_Action item_
Please reproduce the records, omitting nothing and changing nothing.
:: Available data ::
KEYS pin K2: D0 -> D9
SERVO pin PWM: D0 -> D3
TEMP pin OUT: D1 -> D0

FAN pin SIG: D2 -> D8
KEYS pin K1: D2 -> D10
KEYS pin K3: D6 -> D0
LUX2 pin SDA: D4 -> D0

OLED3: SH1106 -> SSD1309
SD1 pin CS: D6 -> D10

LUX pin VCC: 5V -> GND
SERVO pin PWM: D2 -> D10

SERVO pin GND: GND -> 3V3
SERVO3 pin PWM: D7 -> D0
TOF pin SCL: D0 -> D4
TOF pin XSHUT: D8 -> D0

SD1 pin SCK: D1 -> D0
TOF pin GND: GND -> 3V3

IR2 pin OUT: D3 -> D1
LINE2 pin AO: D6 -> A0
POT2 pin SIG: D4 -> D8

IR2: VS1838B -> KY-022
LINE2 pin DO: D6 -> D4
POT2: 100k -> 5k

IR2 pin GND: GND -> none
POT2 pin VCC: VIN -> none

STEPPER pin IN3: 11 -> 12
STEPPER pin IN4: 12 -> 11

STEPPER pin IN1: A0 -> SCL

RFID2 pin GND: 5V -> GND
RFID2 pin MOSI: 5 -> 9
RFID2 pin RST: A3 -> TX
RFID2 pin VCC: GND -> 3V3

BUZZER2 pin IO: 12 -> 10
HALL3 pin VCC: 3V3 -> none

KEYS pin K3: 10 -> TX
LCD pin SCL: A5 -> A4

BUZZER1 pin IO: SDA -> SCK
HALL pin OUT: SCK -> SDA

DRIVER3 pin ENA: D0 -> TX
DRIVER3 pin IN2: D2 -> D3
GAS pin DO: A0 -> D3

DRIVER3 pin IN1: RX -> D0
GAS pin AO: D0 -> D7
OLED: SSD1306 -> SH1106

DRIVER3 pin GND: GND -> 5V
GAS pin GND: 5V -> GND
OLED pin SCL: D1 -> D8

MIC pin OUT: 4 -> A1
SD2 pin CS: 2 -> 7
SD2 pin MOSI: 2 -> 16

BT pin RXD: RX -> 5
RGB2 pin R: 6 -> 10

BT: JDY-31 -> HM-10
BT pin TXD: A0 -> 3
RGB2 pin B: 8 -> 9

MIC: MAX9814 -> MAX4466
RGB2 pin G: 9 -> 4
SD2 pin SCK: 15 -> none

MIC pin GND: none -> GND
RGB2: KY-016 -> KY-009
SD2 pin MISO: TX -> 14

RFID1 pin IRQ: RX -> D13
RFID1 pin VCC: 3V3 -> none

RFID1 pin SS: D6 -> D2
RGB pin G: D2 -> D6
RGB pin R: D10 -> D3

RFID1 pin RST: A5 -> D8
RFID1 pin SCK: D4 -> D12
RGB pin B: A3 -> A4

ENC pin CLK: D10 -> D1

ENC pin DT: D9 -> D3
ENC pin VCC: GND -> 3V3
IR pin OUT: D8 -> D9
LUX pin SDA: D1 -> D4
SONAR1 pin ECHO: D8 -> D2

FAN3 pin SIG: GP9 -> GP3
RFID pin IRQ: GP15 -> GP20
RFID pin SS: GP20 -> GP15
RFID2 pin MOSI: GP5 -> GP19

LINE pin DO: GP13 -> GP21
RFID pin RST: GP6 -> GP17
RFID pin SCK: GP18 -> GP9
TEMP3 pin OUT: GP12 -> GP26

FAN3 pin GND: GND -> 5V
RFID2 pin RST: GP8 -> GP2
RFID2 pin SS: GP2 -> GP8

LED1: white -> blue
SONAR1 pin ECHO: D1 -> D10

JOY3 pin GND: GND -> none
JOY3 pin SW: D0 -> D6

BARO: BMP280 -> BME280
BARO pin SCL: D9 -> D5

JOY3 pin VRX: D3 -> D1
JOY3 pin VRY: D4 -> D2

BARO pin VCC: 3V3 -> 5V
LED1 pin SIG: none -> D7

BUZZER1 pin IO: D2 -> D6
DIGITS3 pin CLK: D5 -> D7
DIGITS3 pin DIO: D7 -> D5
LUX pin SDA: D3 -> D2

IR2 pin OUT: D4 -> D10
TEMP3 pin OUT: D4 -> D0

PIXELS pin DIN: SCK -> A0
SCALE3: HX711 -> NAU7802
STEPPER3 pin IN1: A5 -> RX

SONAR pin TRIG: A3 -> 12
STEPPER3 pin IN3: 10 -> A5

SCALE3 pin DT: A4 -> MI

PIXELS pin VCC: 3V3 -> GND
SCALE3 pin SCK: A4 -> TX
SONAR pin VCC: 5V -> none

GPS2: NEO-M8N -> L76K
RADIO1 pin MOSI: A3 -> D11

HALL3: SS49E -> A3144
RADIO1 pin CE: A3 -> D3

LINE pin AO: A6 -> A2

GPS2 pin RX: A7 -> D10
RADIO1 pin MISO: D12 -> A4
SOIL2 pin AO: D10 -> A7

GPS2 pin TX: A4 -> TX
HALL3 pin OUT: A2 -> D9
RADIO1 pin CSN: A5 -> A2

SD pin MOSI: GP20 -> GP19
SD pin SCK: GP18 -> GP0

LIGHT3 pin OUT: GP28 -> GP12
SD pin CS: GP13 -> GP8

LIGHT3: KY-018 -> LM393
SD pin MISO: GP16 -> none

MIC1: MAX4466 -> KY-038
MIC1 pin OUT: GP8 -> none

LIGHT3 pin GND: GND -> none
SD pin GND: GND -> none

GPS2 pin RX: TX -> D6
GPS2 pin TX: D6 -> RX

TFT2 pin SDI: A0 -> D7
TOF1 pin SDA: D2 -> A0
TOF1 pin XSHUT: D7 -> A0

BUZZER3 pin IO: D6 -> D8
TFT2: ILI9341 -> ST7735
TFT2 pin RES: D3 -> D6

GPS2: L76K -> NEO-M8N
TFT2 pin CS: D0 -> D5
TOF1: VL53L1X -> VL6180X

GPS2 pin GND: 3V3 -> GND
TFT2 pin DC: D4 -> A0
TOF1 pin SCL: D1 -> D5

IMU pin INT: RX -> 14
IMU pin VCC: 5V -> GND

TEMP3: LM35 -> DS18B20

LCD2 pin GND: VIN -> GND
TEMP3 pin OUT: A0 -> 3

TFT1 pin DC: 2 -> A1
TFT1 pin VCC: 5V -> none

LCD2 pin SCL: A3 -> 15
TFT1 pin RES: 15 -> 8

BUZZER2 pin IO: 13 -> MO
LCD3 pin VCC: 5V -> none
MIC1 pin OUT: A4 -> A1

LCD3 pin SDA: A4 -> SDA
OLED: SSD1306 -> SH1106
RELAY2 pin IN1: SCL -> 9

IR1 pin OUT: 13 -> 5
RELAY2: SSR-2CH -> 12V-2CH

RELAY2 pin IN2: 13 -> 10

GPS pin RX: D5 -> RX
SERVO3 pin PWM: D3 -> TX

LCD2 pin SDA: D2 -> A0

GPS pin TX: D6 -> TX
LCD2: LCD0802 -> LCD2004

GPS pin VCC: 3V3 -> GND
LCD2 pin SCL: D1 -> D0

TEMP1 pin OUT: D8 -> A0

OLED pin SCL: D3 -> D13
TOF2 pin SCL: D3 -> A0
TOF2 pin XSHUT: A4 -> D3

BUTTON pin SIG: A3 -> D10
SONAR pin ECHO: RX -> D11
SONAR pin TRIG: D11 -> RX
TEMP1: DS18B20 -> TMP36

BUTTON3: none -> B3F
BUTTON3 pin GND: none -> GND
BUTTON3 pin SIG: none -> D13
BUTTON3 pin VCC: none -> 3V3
:::
_Response_
KEYS pin K2: D0 -> D9
SERVO pin PWM: D0 -> D3
TEMP pin OUT: D1 -> D0

FAN pin SIG: D2 -> D8
KEYS pin K1: D2 -> D10
KEYS pin K3: D6 -> D0
LUX2 pin SDA: D4 -> D0

OLED3: SH1106 -> SSD1309
SD1 pin CS: D6 -> D10

LUX pin VCC: 5V -> GND
SERVO pin PWM: D2 -> D10

SERVO pin GND: GND -> 3V3
SERVO3 pin PWM: D7 -> D0
TOF pin SCL: D0 -> D4
TOF pin XSHUT: D8 -> D0

SD1 pin SCK: D1 -> D0
TOF pin GND: GND -> 3V3

IR2 pin OUT: D3 -> D1
LINE2 pin AO: D6 -> A0
POT2 pin SIG: D4 -> D8

IR2: VS1838B -> KY-022
LINE2 pin DO: D6 -> D4
POT2: 100k -> 5k

IR2 pin GND: GND -> none
POT2 pin VCC: VIN -> none

STEPPER pin IN3: 11 -> 12
STEPPER pin IN4: 12 -> 11

STEPPER pin IN1: A0 -> SCL

RFID2 pin GND: 5V -> GND
RFID2 pin MOSI: 5 -> 9
RFID2 pin RST: A3 -> TX
RFID2 pin VCC: GND -> 3V3

BUZZER2 pin IO: 12 -> 10
HALL3 pin VCC: 3V3 -> none

KEYS pin K3: 10 -> TX
LCD pin SCL: A5 -> A4

BUZZER1 pin IO: SDA -> SCK
HALL pin OUT: SCK -> SDA

DRIVER3 pin ENA: D0 -> TX
DRIVER3 pin IN2: D2 -> D3
GAS pin DO: A0 -> D3

DRIVER3 pin IN1: RX -> D0
GAS pin AO: D0 -> D7
OLED: SSD1306 -> SH1106

DRIVER3 pin GND: GND -> 5V
GAS pin GND: 5V -> GND
OLED pin SCL: D1 -> D8

MIC pin OUT: 4 -> A1
SD2 pin CS: 2 -> 7
SD2 pin MOSI: 2 -> 16

BT pin RXD: RX -> 5
RGB2 pin R: 6 -> 10

BT: JDY-31 -> HM-10
BT pin TXD: A0 -> 3
RGB2 pin B: 8 -> 9

MIC: MAX9814 -> MAX4466
RGB2 pin G: 9 -> 4
SD2 pin SCK: 15 -> none

MIC pin GND: none -> GND
RGB2: KY-016 -> KY-009
SD2 pin MISO: TX -> 14

RFID1 pin IRQ: RX -> D13
RFID1 pin VCC: 3V3 -> none

RFID1 pin SS: D6 -> D2
RGB pin G: D2 -> D6
RGB pin R: D10 -> D3

RFID1 pin RST: A5 -> D8
RFID1 pin SCK: D4 -> D12
RGB pin B: A3 -> A4

ENC pin CLK: D10 -> D1

ENC pin DT: D9 -> D3
ENC pin VCC: GND -> 3V3
IR pin OUT: D8 -> D9
LUX pin SDA: D1 -> D4
SONAR1 pin ECHO: D8 -> D2

FAN3 pin SIG: GP9 -> GP3
RFID pin IRQ: GP15 -> GP20
RFID pin SS: GP20 -> GP15
RFID2 pin MOSI: GP5 -> GP19

LINE pin DO: GP13 -> GP21
RFID pin RST: GP6 -> GP17
RFID pin SCK: GP18 -> GP9
TEMP3 pin OUT: GP12 -> GP26

FAN3 pin GND: GND -> 5V
RFID2 pin RST: GP8 -> GP2
RFID2 pin SS: GP2 -> GP8

LED1: white -> blue
SONAR1 pin ECHO: D1 -> D10

JOY3 pin GND: GND -> none
JOY3 pin SW: D0 -> D6

BARO: BMP280 -> BME280
BARO pin SCL: D9 -> D5

JOY3 pin VRX: D3 -> D1
JOY3 pin VRY: D4 -> D2

BARO pin VCC: 3V3 -> 5V
LED1 pin SIG: none -> D7

BUZZER1 pin IO: D2 -> D6
DIGITS3 pin CLK: D5 -> D7
DIGITS3 pin DIO: D7 -> D5
LUX pin SDA: D3 -> D2

IR2 pin OUT: D4 -> D10
TEMP3 pin OUT: D4 -> D0

PIXELS pin DIN: SCK -> A0
SCALE3: HX711 -> NAU7802
STEPPER3 pin IN1: A5 -> RX

SONAR pin TRIG: A3 -> 12
STEPPER3 pin IN3: 10 -> A5

SCALE3 pin DT: A4 -> MI

PIXELS pin VCC: 3V3 -> GND
SCALE3 pin SCK: A4 -> TX
SONAR pin VCC: 5V -> none

GPS2: NEO-M8N -> L76K
RADIO1 pin MOSI: A3 -> D11

HALL3: SS49E -> A3144
RADIO1 pin CE: A3 -> D3

LINE pin AO: A6 -> A2

GPS2 pin RX: A7 -> D10
RADIO1 pin MISO: D12 -> A4
SOIL2 pin AO: D10 -> A7

GPS2 pin TX: A4 -> TX
HALL3 pin OUT: A2 -> D9
RADIO1 pin CSN: A5 -> A2

SD pin MOSI: GP20 -> GP19
SD pin SCK: GP18 -> GP0

LIGHT3 pin OUT: GP28 -> GP12
SD pin CS: GP13 -> GP8

LIGHT3: KY-018 -> LM393
SD pin MISO: GP16 -> none

MIC1: MAX4466 -> KY-038
MIC1 pin OUT: GP8 -> none

LIGHT3 pin GND: GND -> none
SD pin GND: GND -> none

GPS2 pin RX: TX -> D6
GPS2 pin TX: D6 -> RX

TFT2 pin SDI: A0 -> D7
TOF1 pin SDA: D2 -> A0
TOF1 pin XSHUT: D7 -> A0

BUZZER3 pin IO: D6 -> D8
TFT2: ILI9341 -> ST7735
TFT2 pin RES: D3 -> D6

GPS2: L76K -> NEO-M8N
TFT2 pin CS: D0 -> D5
TOF1: VL53L1X -> VL6180X

GPS2 pin GND: 3V3 -> GND
TFT2 pin DC: D4 -> A0
TOF1 pin SCL: D1 -> D5

IMU pin INT: RX -> 14
IMU pin VCC: 5V -> GND

TEMP3: LM35 -> DS18B20

LCD2 pin GND: VIN -> GND
TEMP3 pin OUT: A0 -> 3

TFT1 pin DC: 2 -> A1
TFT1 pin VCC: 5V -> none

LCD2 pin SCL: A3 -> 15
TFT1 pin RES: 15 -> 8

BUZZER2 pin IO: 13 -> MO
LCD3 pin VCC: 5V -> none
MIC1 pin OUT: A4 -> A1

LCD3 pin SDA: A4 -> SDA
OLED: SSD1306 -> SH1106
RELAY2 pin IN1: SCL -> 9

IR1 pin OUT: 13 -> 5
RELAY2: SSR-2CH -> 12V-2CH

RELAY2 pin IN2: 13 -> 10

GPS pin RX: D5 -> RX
SERVO3 pin PWM: D3 -> TX

LCD2 pin SDA: D2 -> A0

GPS pin TX: D6 -> TX
LCD2: LCD0802 -> LCD2004

GPS pin VCC: 3V3 -> GND
LCD2 pin SCL: D1 -> D0

TEMP1 pin OUT: D8 -> A0

OLED pin SCL: D3 -> D13
TOF2 pin SCL: D3 -> A0
TOF2 pin XSHUT: A4 -> D3

BUTTON pin SIG: A3 -> D10
SONAR pin ECHO: RX -> D11
SONAR pin TRIG: D11 -> RX
TEMP1: DS18B20 -> TMP36

BUTTON3: none -> B3F
BUTTON3 pin GND: none -> GND
BUTTON3 pin SIG: none -> D13
BUTTON3 pin VCC: none -> 3V3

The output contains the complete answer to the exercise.